DATA TO PROCESS:

---+---

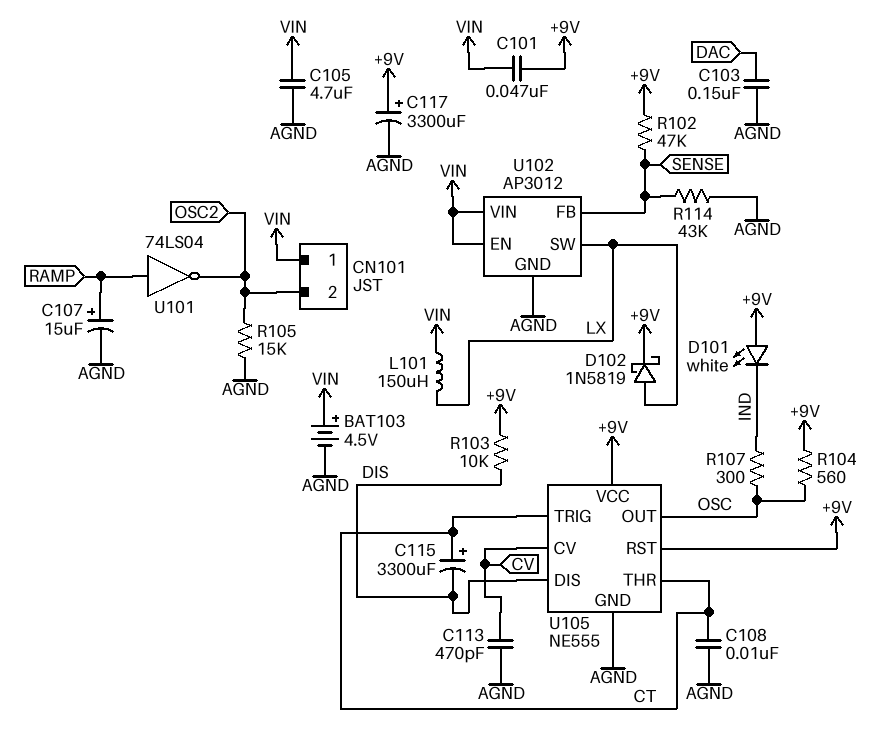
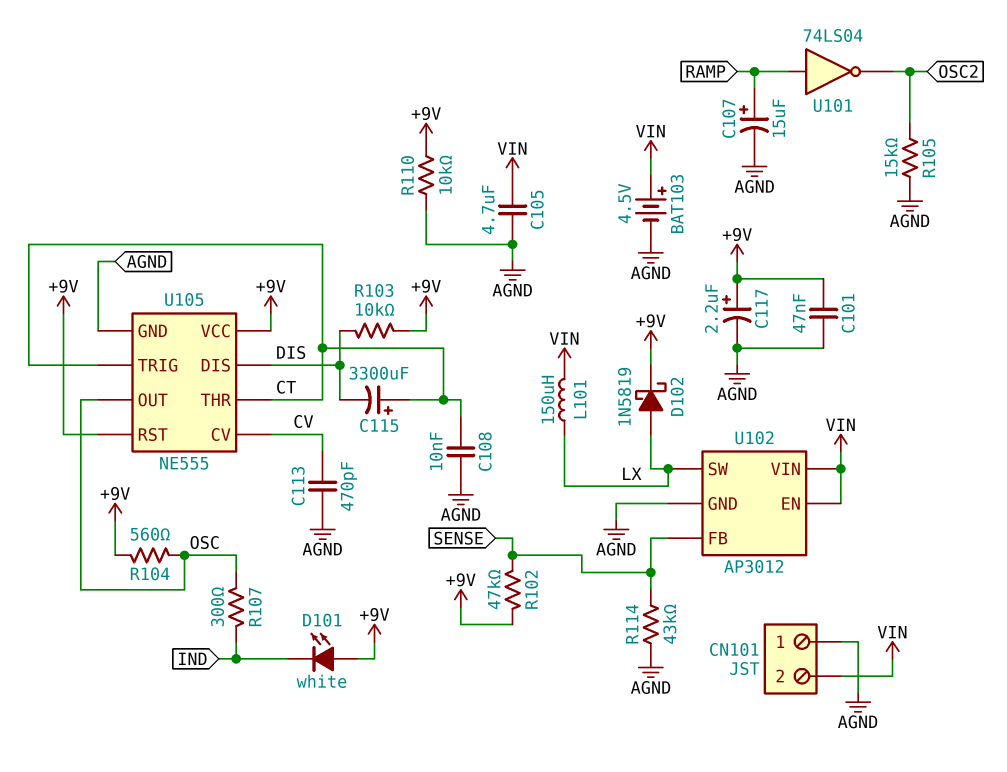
C101: 47nF (+9V, VIN) -> 47nF (+9V, AGND)
C103: 150nF (AGND, DAC) -> none
C117: 3300uF (plus +9V, minus AGND) -> 2.2uF (plus +9V, minus AGND)
CN101 pin 1: VIN -> AGND
CN101 pin 2: OSC2 -> VIN
R110: none -> 10k (+9V, AGND)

---+---

PROBLEM REQUIREMENTS: Your reply must be one number, namely the count of lines above that hold the string "AGND".

TASK RESULT: 5